##### DATA PROVIDED

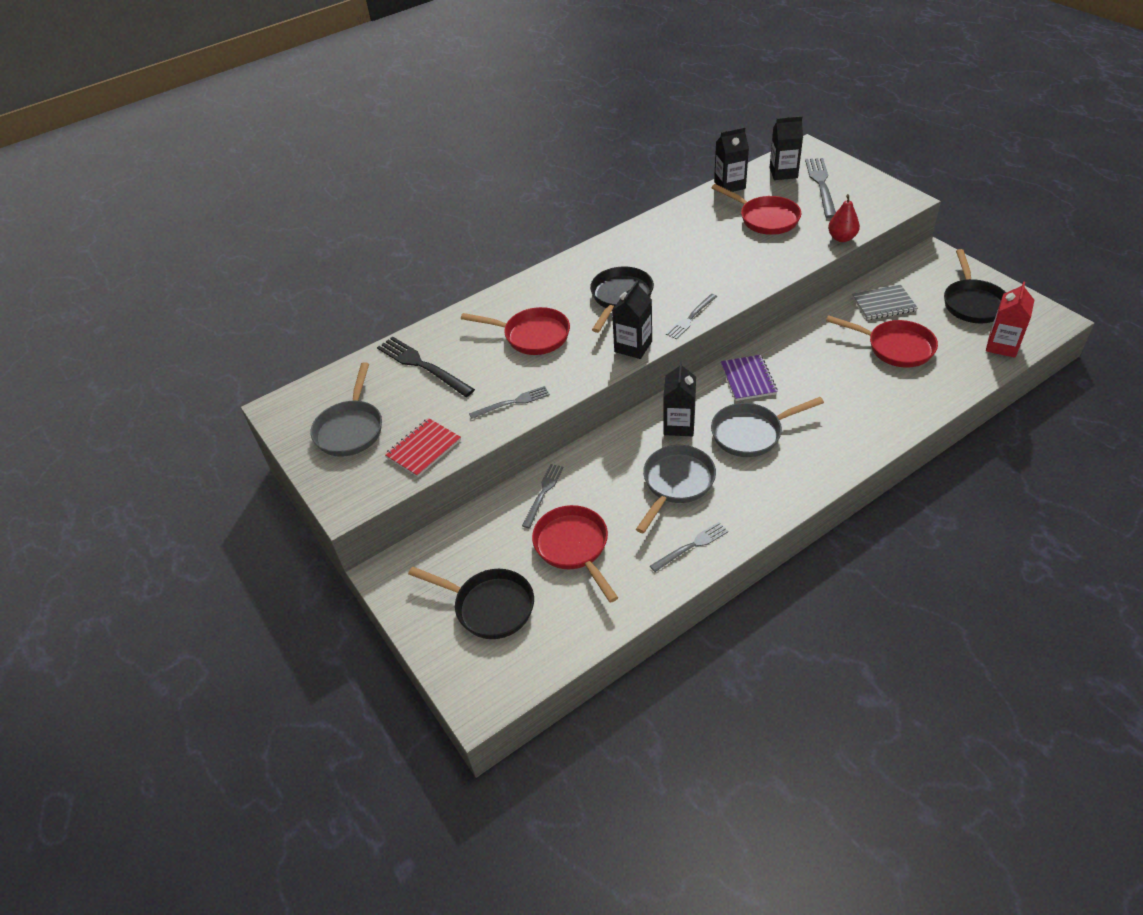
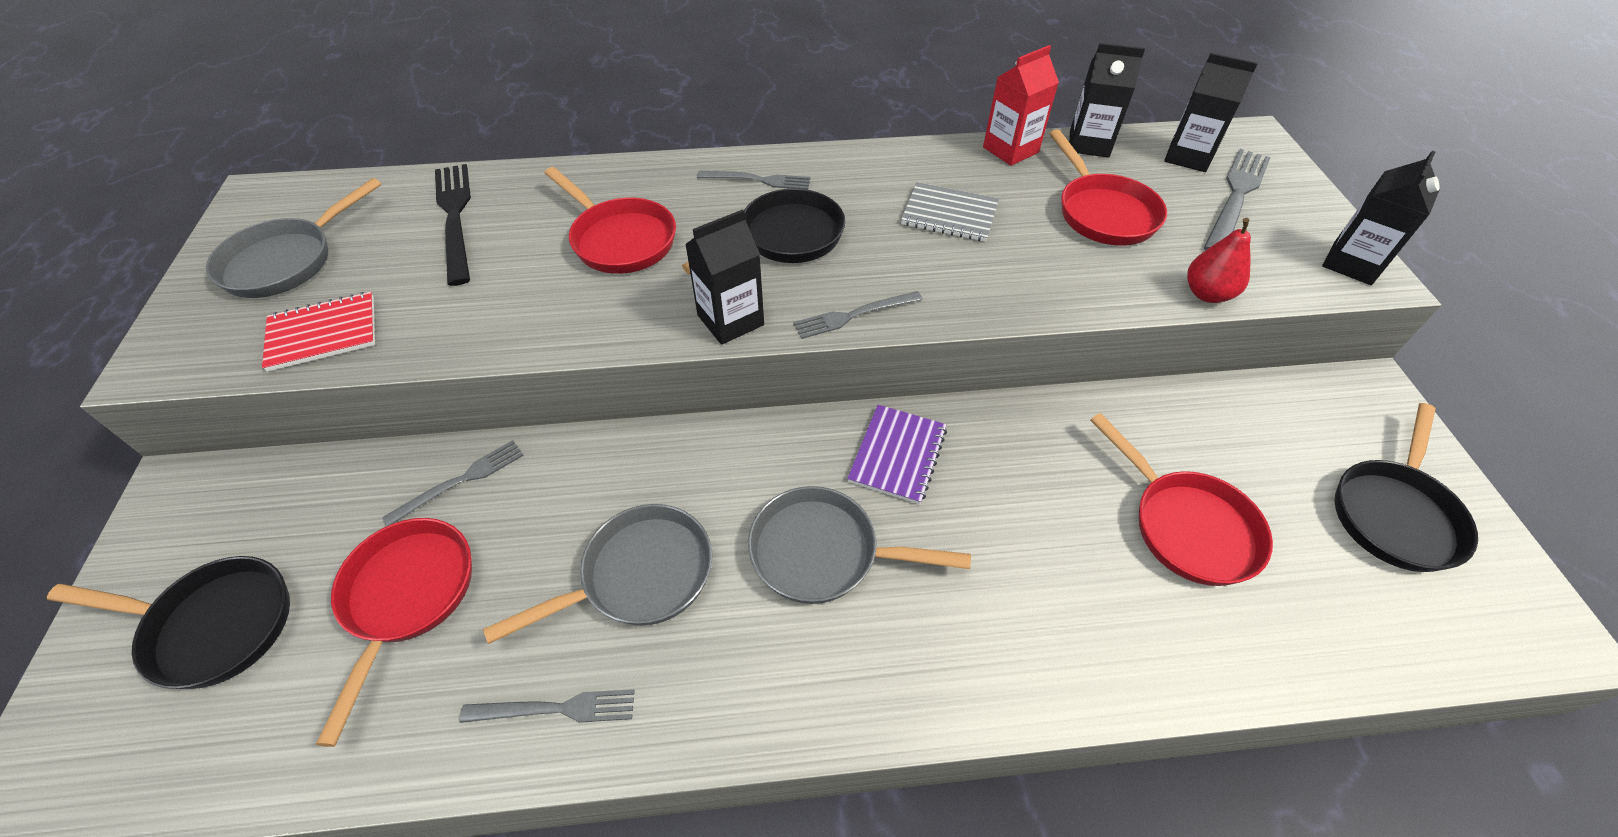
camera: 25 degrees right, 5 degrees up
black pan [408,566,534,639] -> black pan turned 45 degrees counterclockwise [47,556,290,689]
grey fork [469,386,550,419] -> grey fork moved to [697,171,810,190]
black carton [663,361,696,436] -> black carton moved to [1322,151,1440,285]
grey notebook [852,285,918,320] -> grey notebook moved to [901,182,999,242]
red carton [986,281,1034,358] -> red carton moved to [983,45,1059,166]

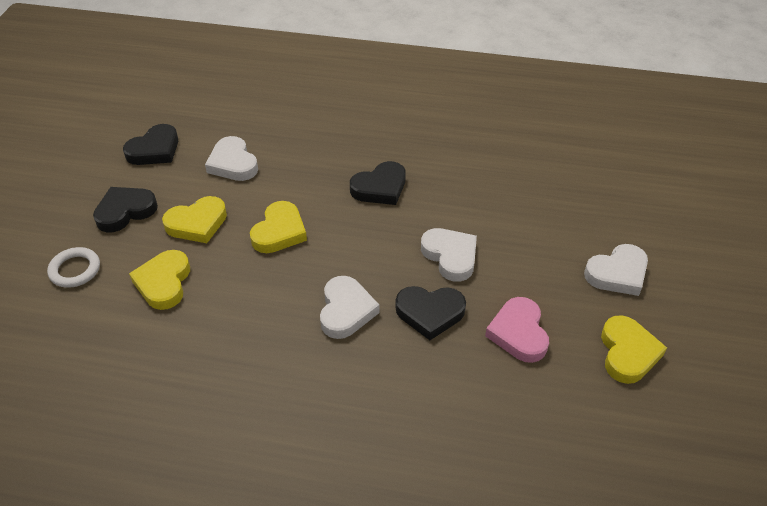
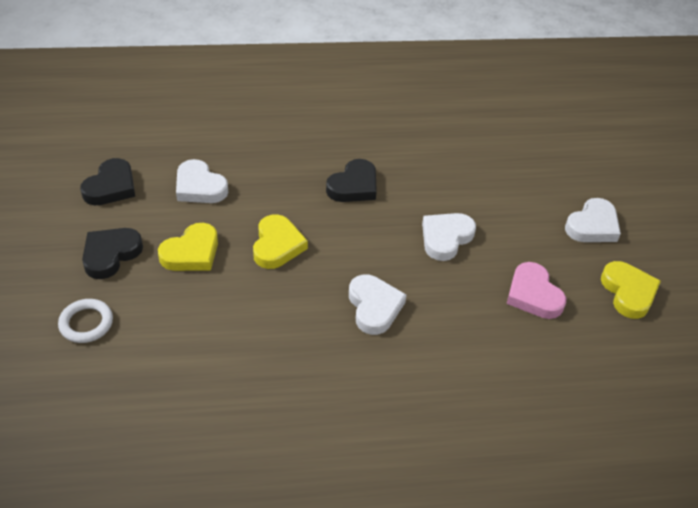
camera: 20 degrees left, 0 degrees up
yellow heart [129,250,190,310] -> none
black heart [395,286,466,340] -> none
white heart [421,228,477,282] -> white heart turned 90 degrees counterclockwise [422,213,476,261]

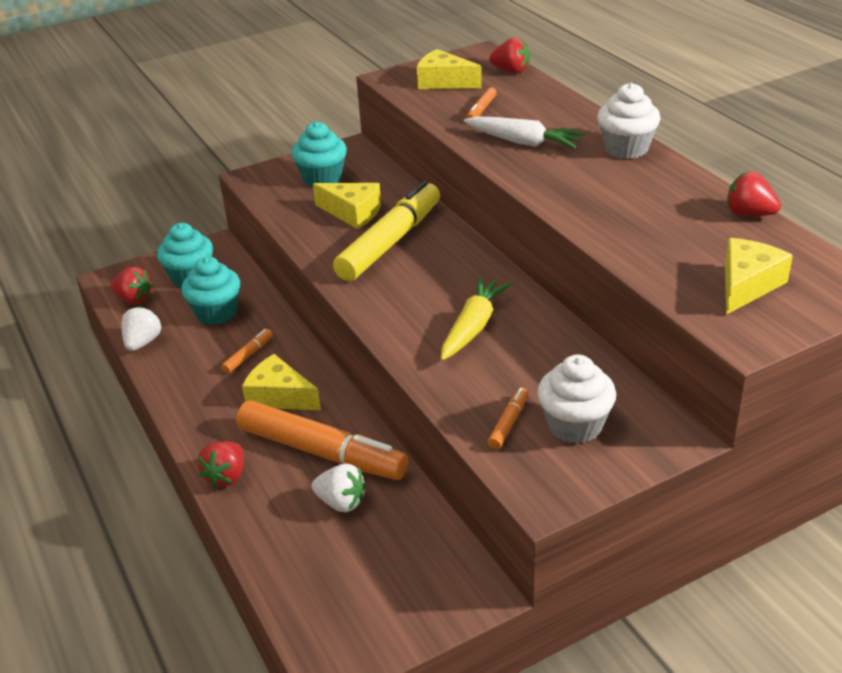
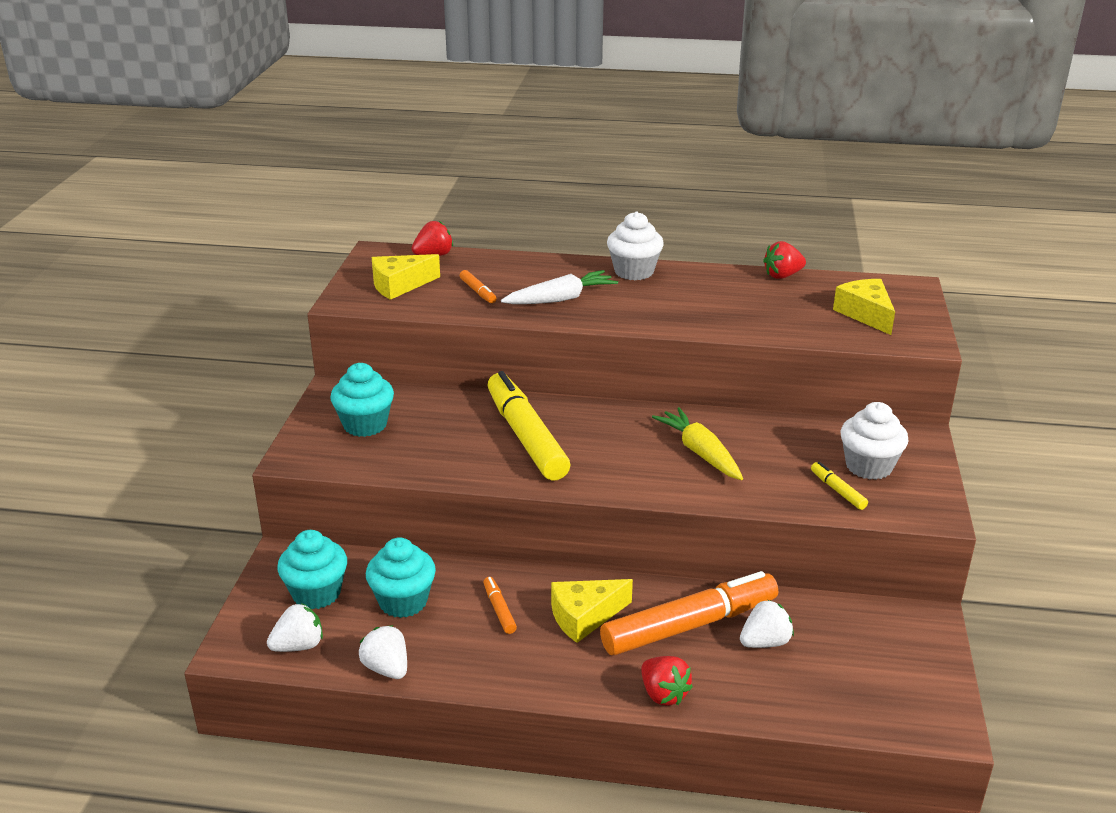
camera: 55 degrees left, 5 degrees down
red strawberry [110,267,153,304] -> white strawberry [267,603,323,652]
yellow cheese [313,183,381,229] -> none
orange marker [488,388,528,449] -> yellow marker [811,462,868,510]

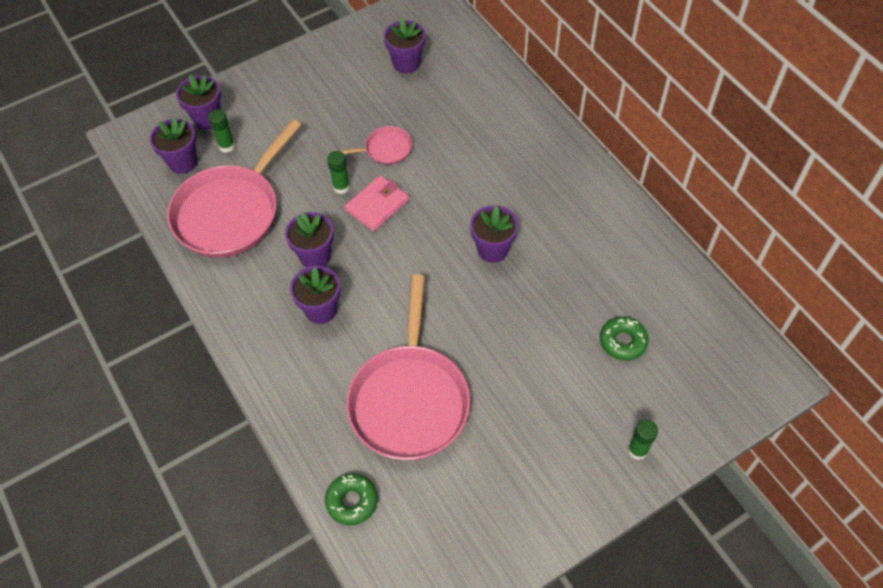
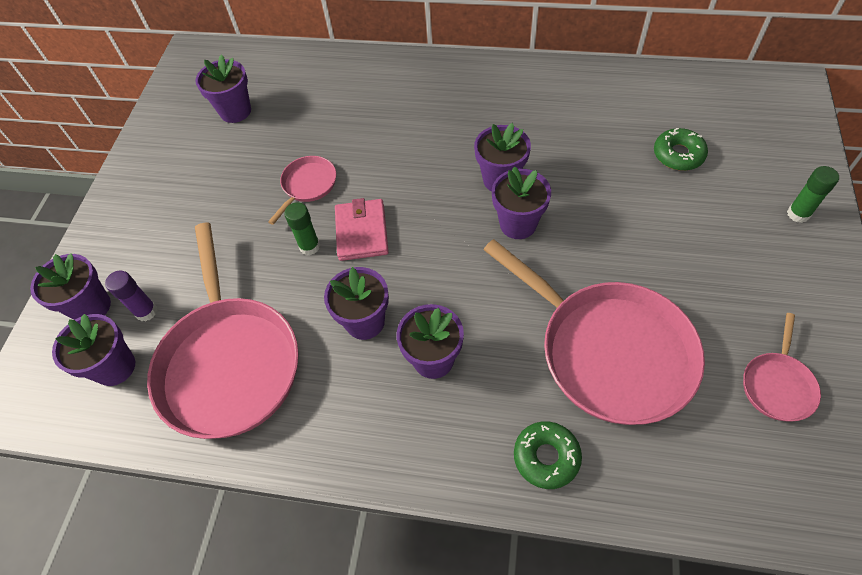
camera: 45 degrees left, 0 degrees up
green glue stick [208,109,235,153] -> purple glue stick [105,270,158,322]
green donut [325,473,378,525] -> green donut moved to [514,421,582,489]
none -> purple flower pot [492,166,551,239]
none -> pink pan [743,313,821,421]

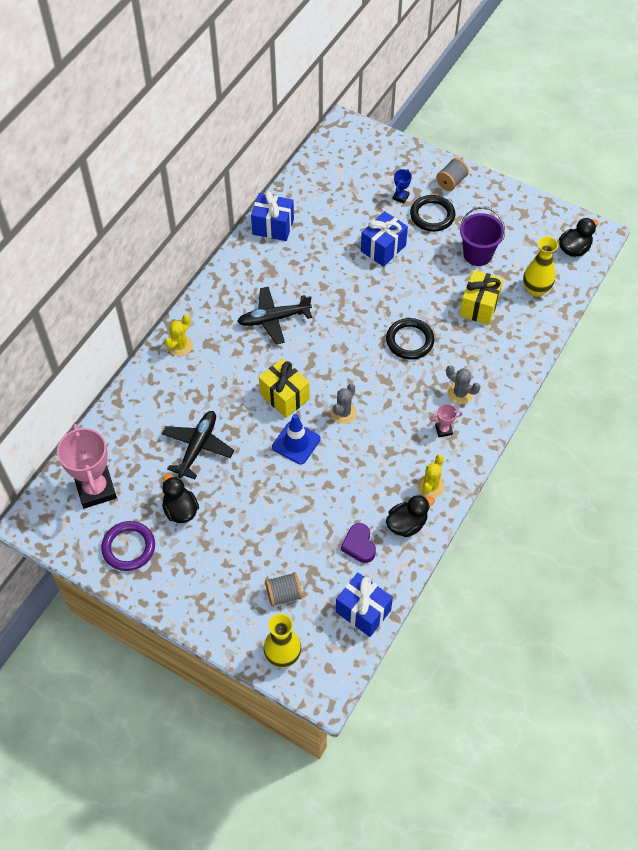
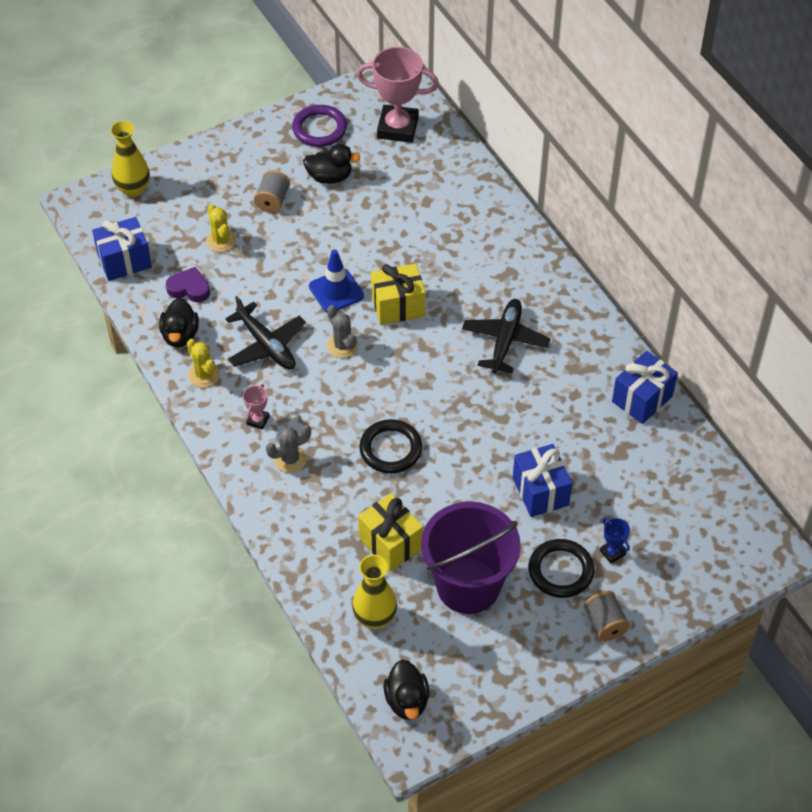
camera: 120 degrees right, 5 degrees down
black plane [162,411,234,479] -> black plane moved to [225,296,306,370]
yellow cactus [164,314,193,356] -> yellow cactus moved to [206,204,236,252]
grey spool [265,572,302,607] -> grey spool moved to [254,170,290,213]
purple bucket [460,207,505,266] -> purple bucket [421,502,521,614], size x1.53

##########

THE PROBLEM
Repeat each entry precisely as it appears. Leave the pictures out.

ANSWER SECTION
camera: 25 degrees right, 5 degrees up
black pan [408,566,534,639] -> black pan turned 45 degrees counterclockwise [47,556,290,689]
grey fork [469,386,550,419] -> grey fork moved to [697,171,810,190]
black carton [663,361,696,436] -> black carton moved to [1322,151,1440,285]
grey notebook [852,285,918,320] -> grey notebook moved to [901,182,999,242]
red carton [986,281,1034,358] -> red carton moved to [983,45,1059,166]

camera: 20 degrees left, 0 degrees up
yellow heart [129,250,190,310] -> none
black heart [395,286,466,340] -> none
white heart [421,228,477,282] -> white heart turned 90 degrees counterclockwise [422,213,476,261]

camera: 55 degrees left, 5 degrees down
red strawberry [110,267,153,304] -> white strawberry [267,603,323,652]
yellow cheese [313,183,381,229] -> none
orange marker [488,388,528,449] -> yellow marker [811,462,868,510]

camera: 45 degrees left, 0 degrees up
green glue stick [208,109,235,153] -> purple glue stick [105,270,158,322]
green donut [325,473,378,525] -> green donut moved to [514,421,582,489]
none -> purple flower pot [492,166,551,239]
none -> pink pan [743,313,821,421]

camera: 120 degrees right, 5 degrees down
black plane [162,411,234,479] -> black plane moved to [225,296,306,370]
yellow cactus [164,314,193,356] -> yellow cactus moved to [206,204,236,252]
grey spool [265,572,302,607] -> grey spool moved to [254,170,290,213]
purple bucket [460,207,505,266] -> purple bucket [421,502,521,614], size x1.53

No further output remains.